Object correspondence data:
————————
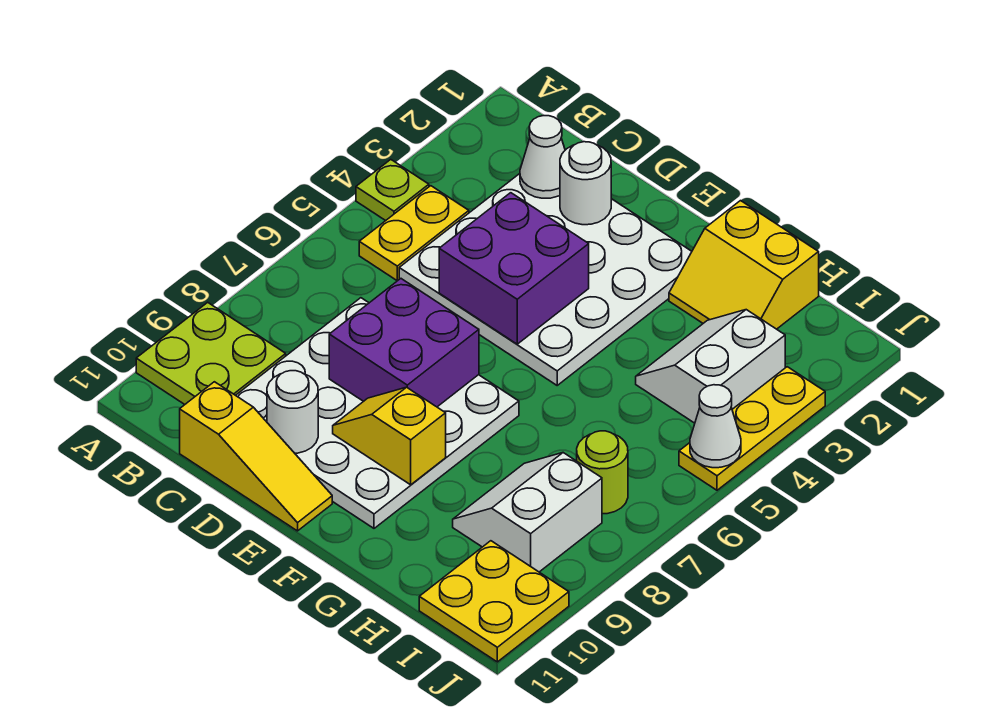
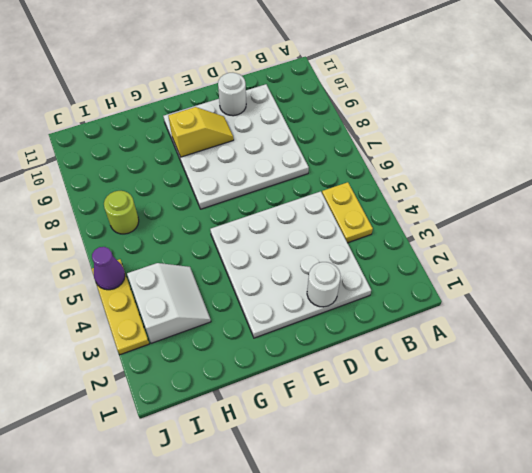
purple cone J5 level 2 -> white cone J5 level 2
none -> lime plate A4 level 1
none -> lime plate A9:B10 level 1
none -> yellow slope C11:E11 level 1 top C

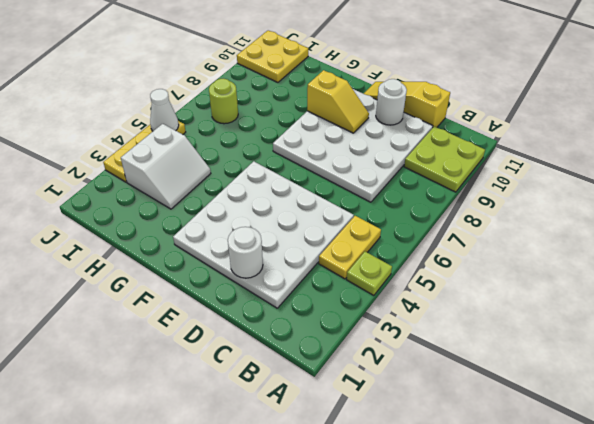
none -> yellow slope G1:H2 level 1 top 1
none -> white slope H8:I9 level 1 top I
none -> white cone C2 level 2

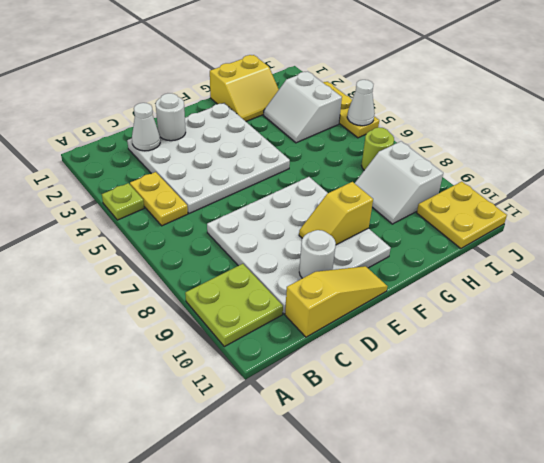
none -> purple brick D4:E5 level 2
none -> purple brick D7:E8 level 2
————————
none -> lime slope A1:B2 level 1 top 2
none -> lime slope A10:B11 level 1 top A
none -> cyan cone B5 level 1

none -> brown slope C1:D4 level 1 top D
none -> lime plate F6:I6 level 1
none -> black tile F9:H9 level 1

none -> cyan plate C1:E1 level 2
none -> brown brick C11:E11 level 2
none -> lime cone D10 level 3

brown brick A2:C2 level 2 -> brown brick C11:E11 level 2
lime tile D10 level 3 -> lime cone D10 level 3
————————
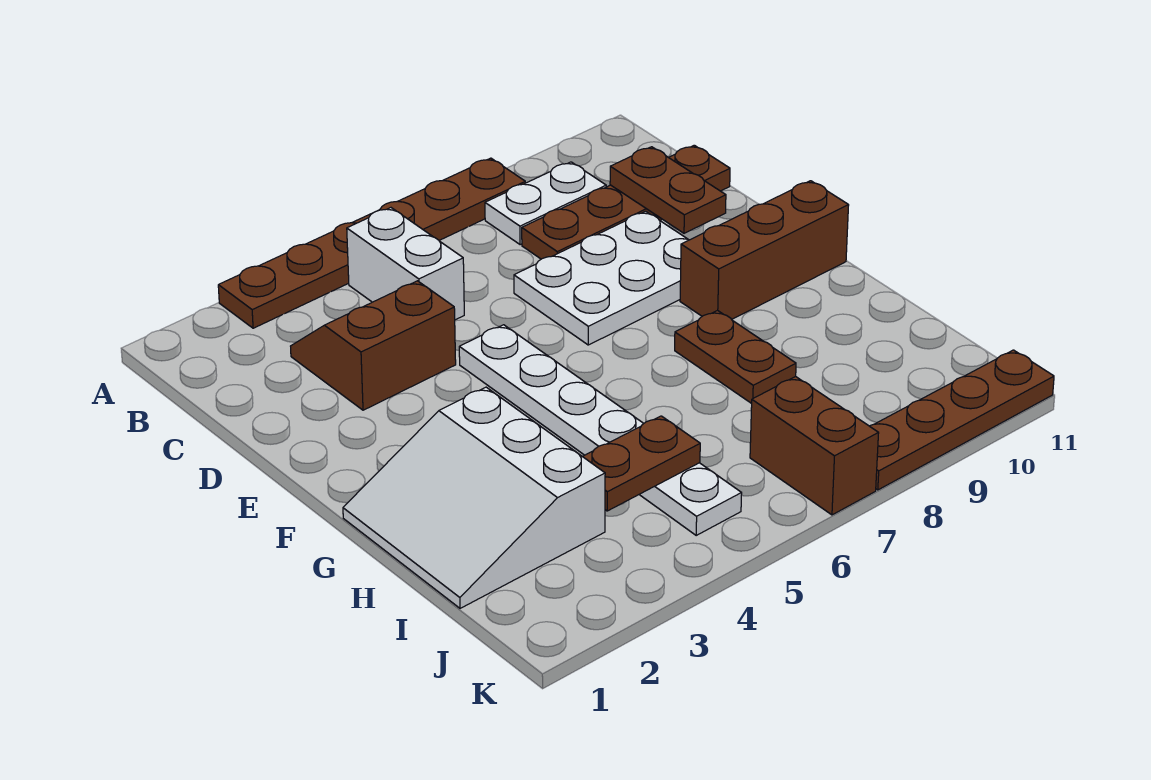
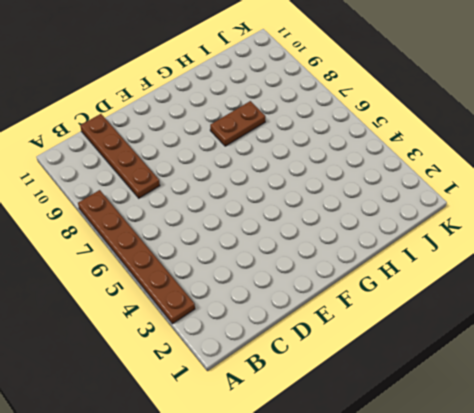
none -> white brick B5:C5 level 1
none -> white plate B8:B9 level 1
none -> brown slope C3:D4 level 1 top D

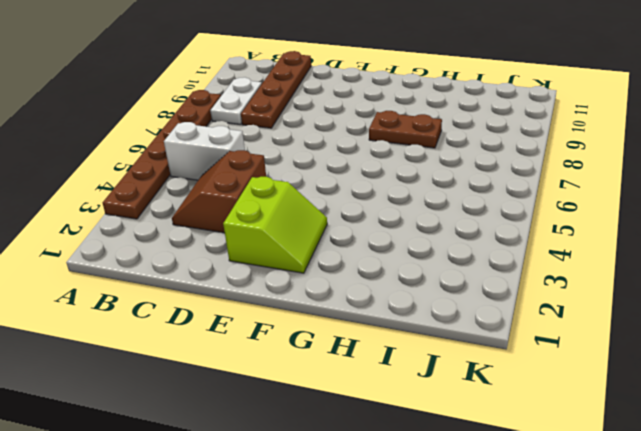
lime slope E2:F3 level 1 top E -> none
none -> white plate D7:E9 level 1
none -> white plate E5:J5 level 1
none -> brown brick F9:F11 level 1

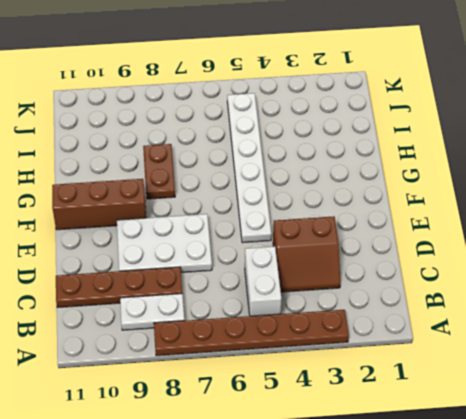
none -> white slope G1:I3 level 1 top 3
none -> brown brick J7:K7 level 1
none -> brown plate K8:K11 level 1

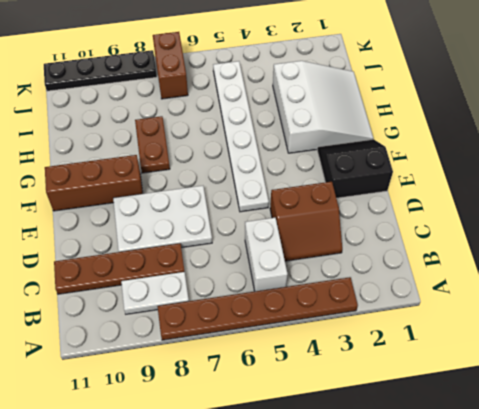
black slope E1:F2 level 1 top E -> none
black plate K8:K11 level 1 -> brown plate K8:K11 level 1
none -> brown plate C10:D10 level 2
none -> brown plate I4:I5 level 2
————————
**WHAT YOU HAVE TO DO:** With the pictures left out, write out exactly the lines above from the one containing "purple cone J5" through the one containing "none -> purple brick D7:E8 level 2".

**WRITTEN ANSWER:**
purple cone J5 level 2 -> white cone J5 level 2
none -> lime plate A4 level 1
none -> lime plate A9:B10 level 1
none -> yellow slope C11:E11 level 1 top C

none -> yellow slope G1:H2 level 1 top 1
none -> white slope H8:I9 level 1 top I
none -> white cone C2 level 2

none -> purple brick D4:E5 level 2
none -> purple brick D7:E8 level 2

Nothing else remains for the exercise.